==== MATERIAL SUPPLIED ====
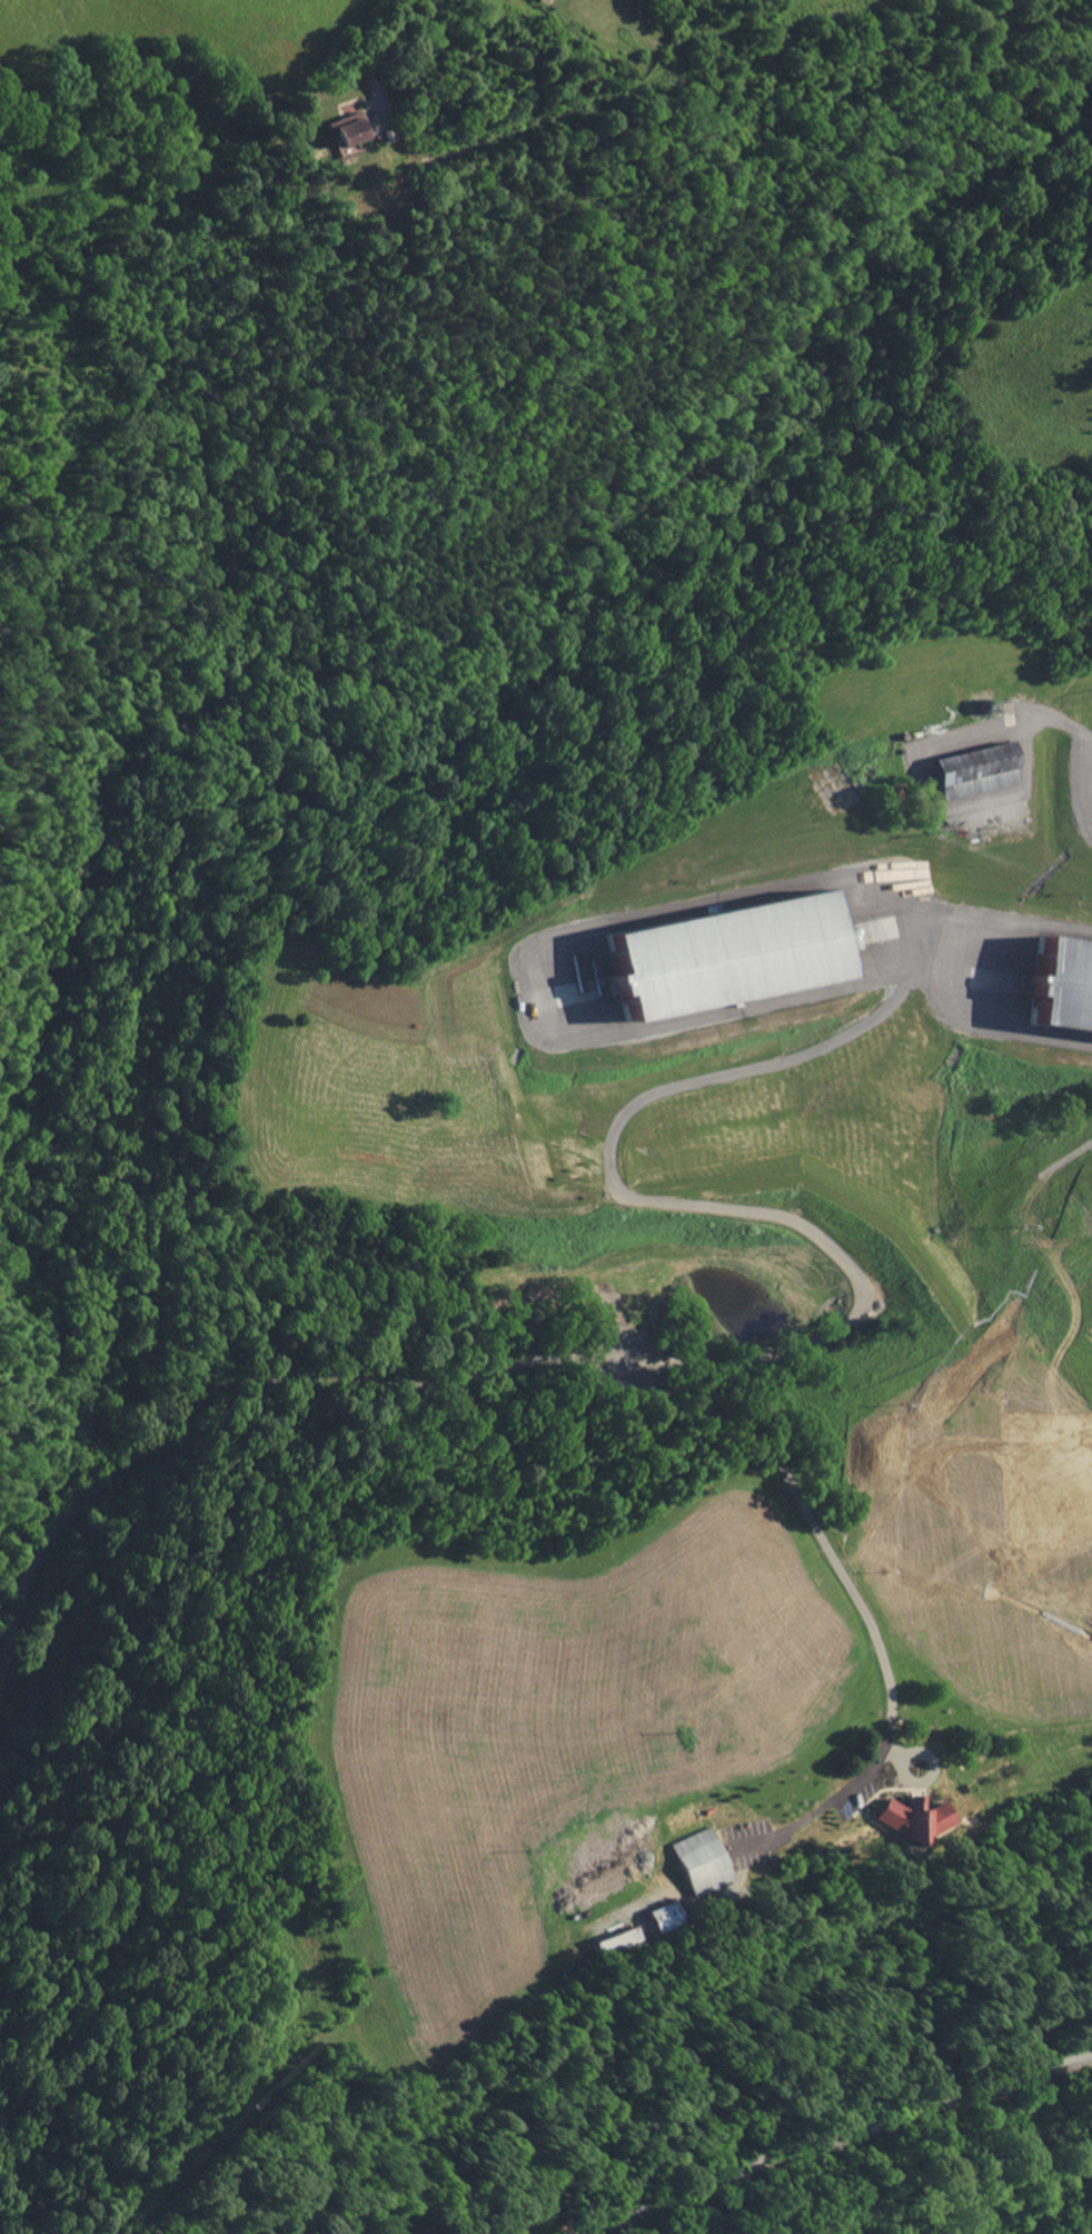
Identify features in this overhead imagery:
road: (379, 36)
building: (345, 131)
road: (1058, 725)
building: (975, 769)
road: (933, 801)
road: (985, 930)
building: (867, 931)
building: (727, 954)
road: (540, 958)
building: (1062, 985)
road: (697, 1362)
building: (1069, 1406)
road: (855, 1594)
building: (642, 1641)
building: (912, 1817)
building: (701, 1860)
building: (663, 1915)
building: (616, 1938)
road: (837, 2138)

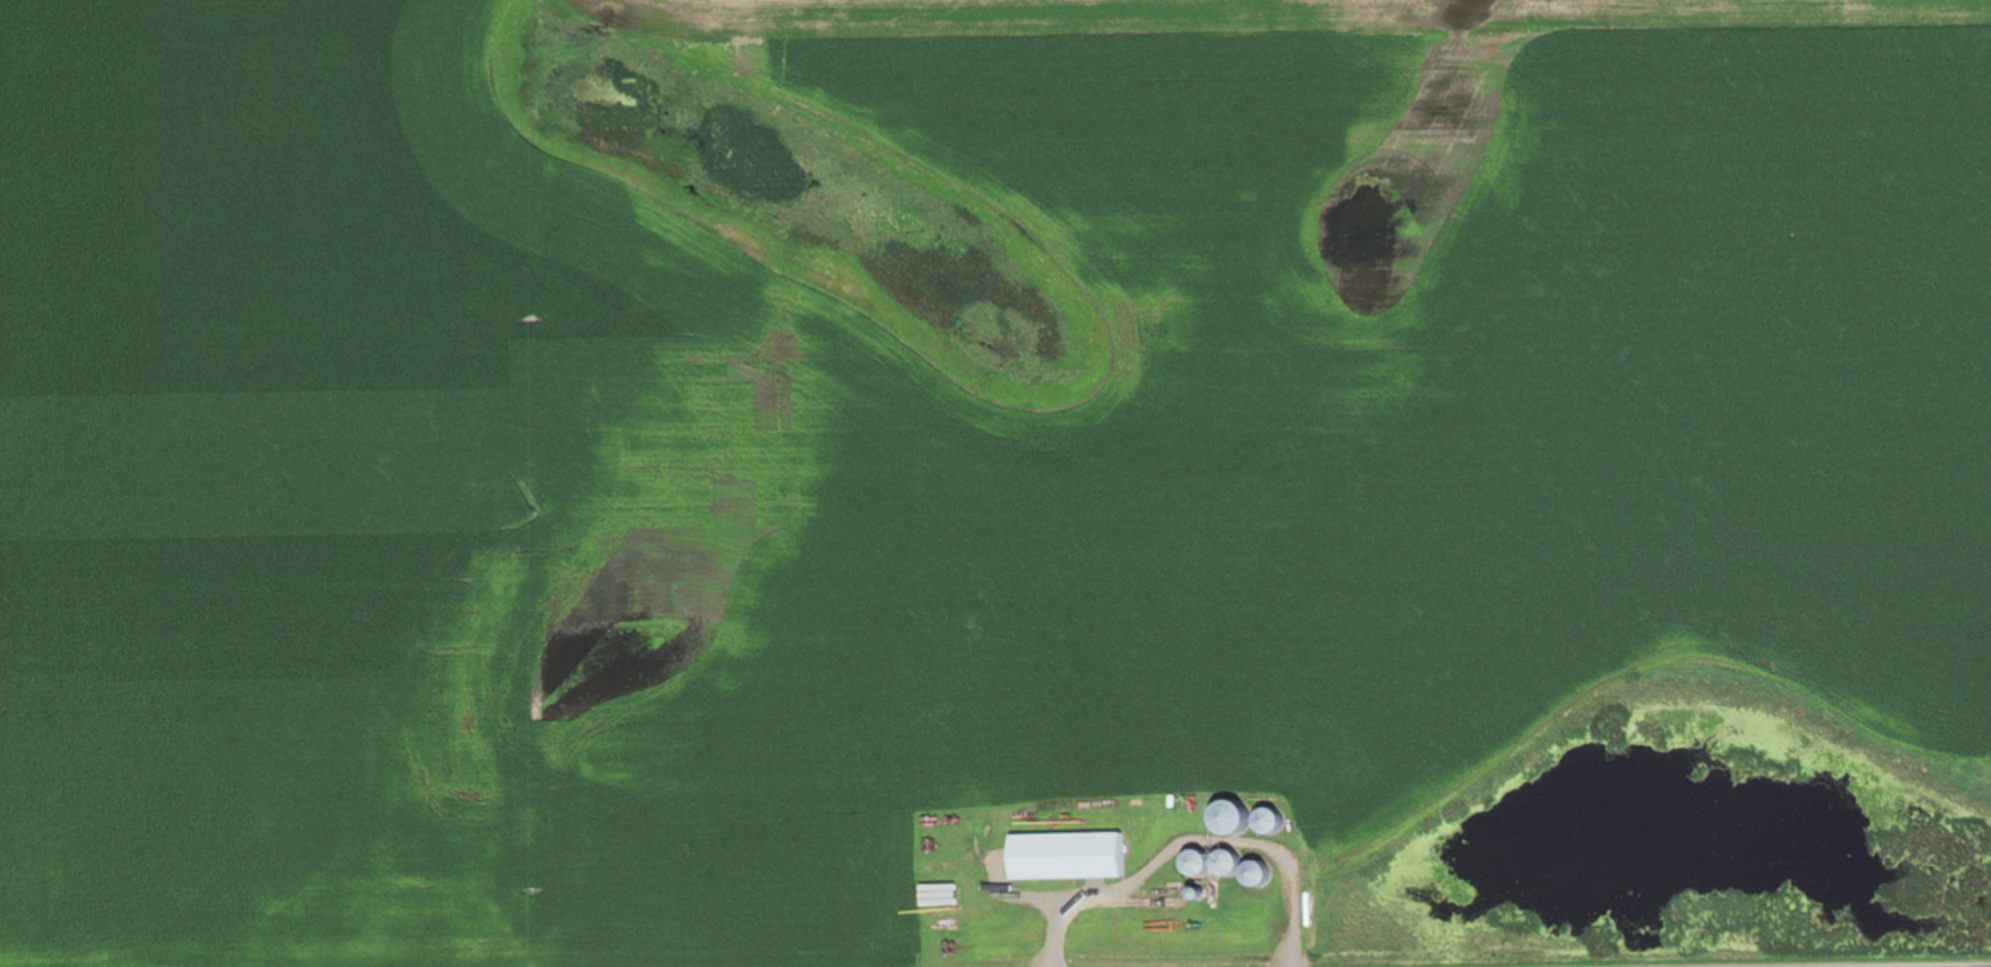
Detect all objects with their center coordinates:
building: (1223, 817)
building: (1266, 820)
road: (1192, 842)
building: (1066, 856)
building: (1206, 863)
building: (1255, 874)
====
## EXERCISE INSTRUCTIONS
Write out exactly the lines from the line holding "Detect all objects" through the last line of the data, and nothing besides those lines.

## WRITTEN SOLUTION
Detect all objects with their center coordinates:
building: (1223, 817)
building: (1266, 820)
road: (1192, 842)
building: (1066, 856)
building: (1206, 863)
building: (1255, 874)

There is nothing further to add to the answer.